### Task brief
A verbatim copy of the lines starting at the one with "K2 pin NC: none -> DGND" and ending at the last line below is required; include nothing else.

-------- Given data --------

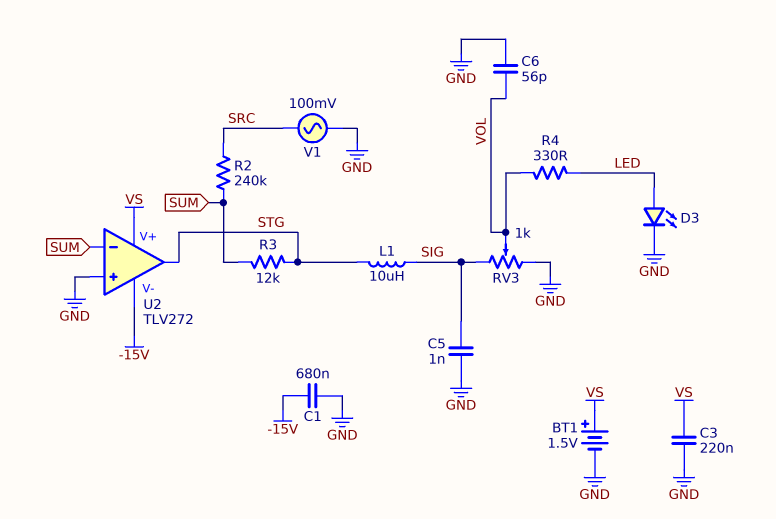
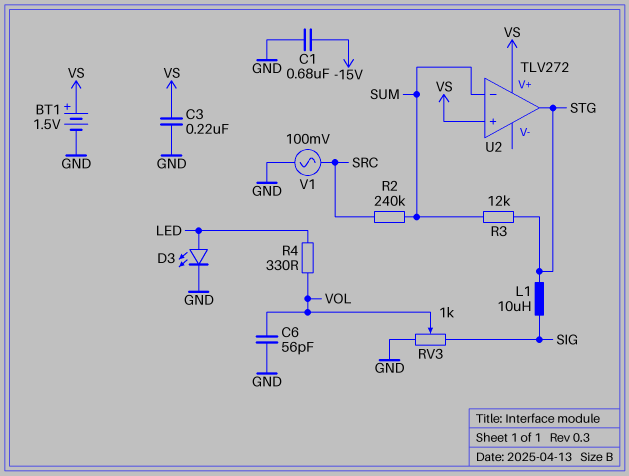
C5: 1nF (GND, SIG) -> none
U2 pin V-: -15V -> none
U2 pin in+: GND -> VS

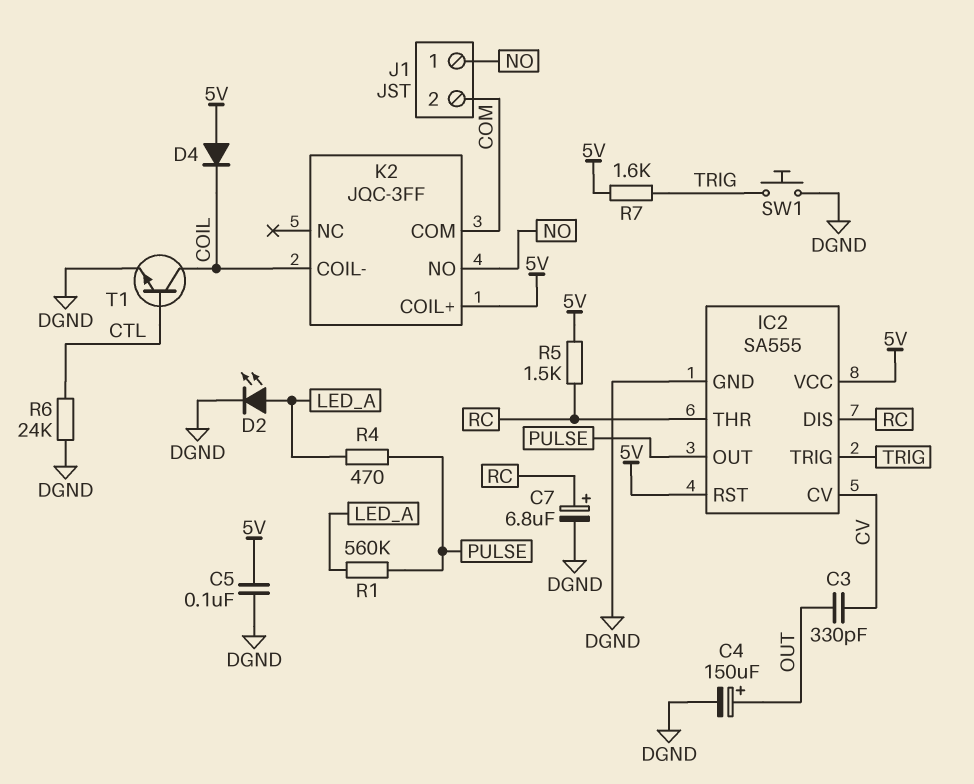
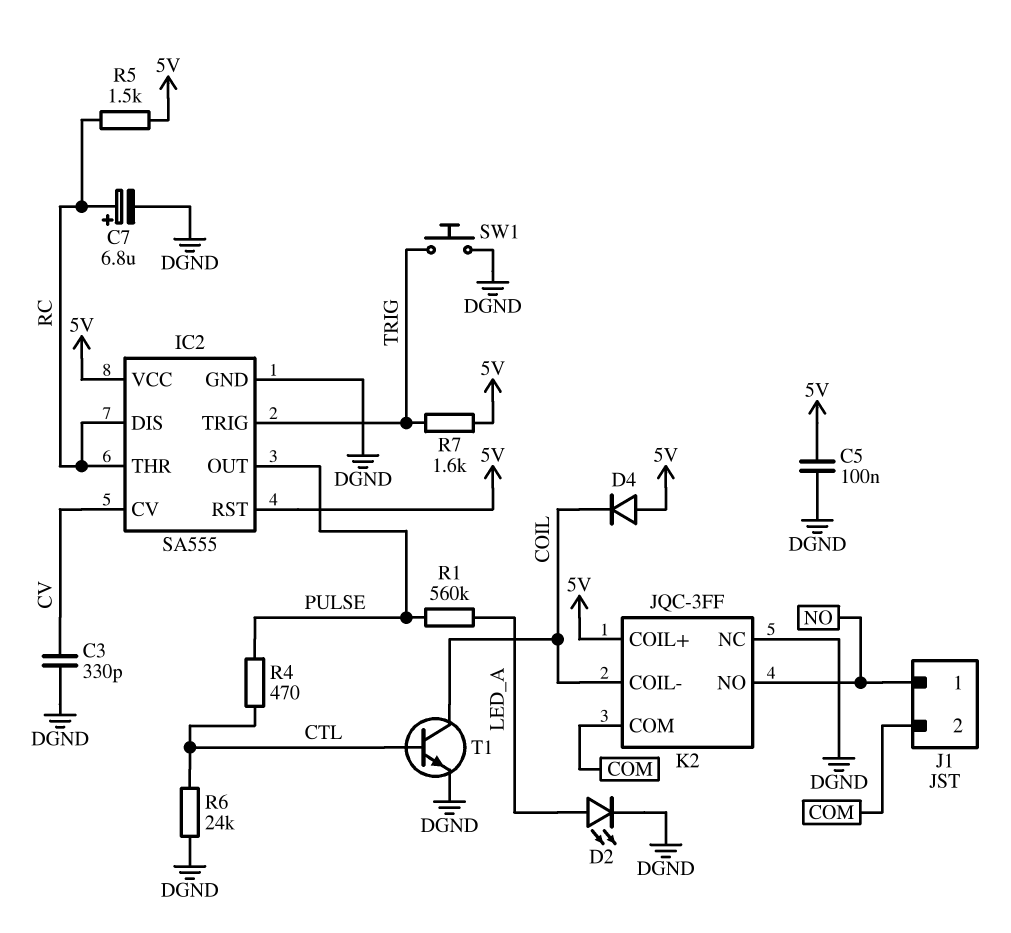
C3: 330pF (CV, OUT) -> 330pF (CV, DGND)
C4: 150uF (plus OUT, minus DGND) -> none
K2 pin NC: none -> DGND
R4: 470 (LED_A, PULSE) -> 470 (CTL, PULSE)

--------

### Answer below
K2 pin NC: none -> DGND
R4: 470 (LED_A, PULSE) -> 470 (CTL, PULSE)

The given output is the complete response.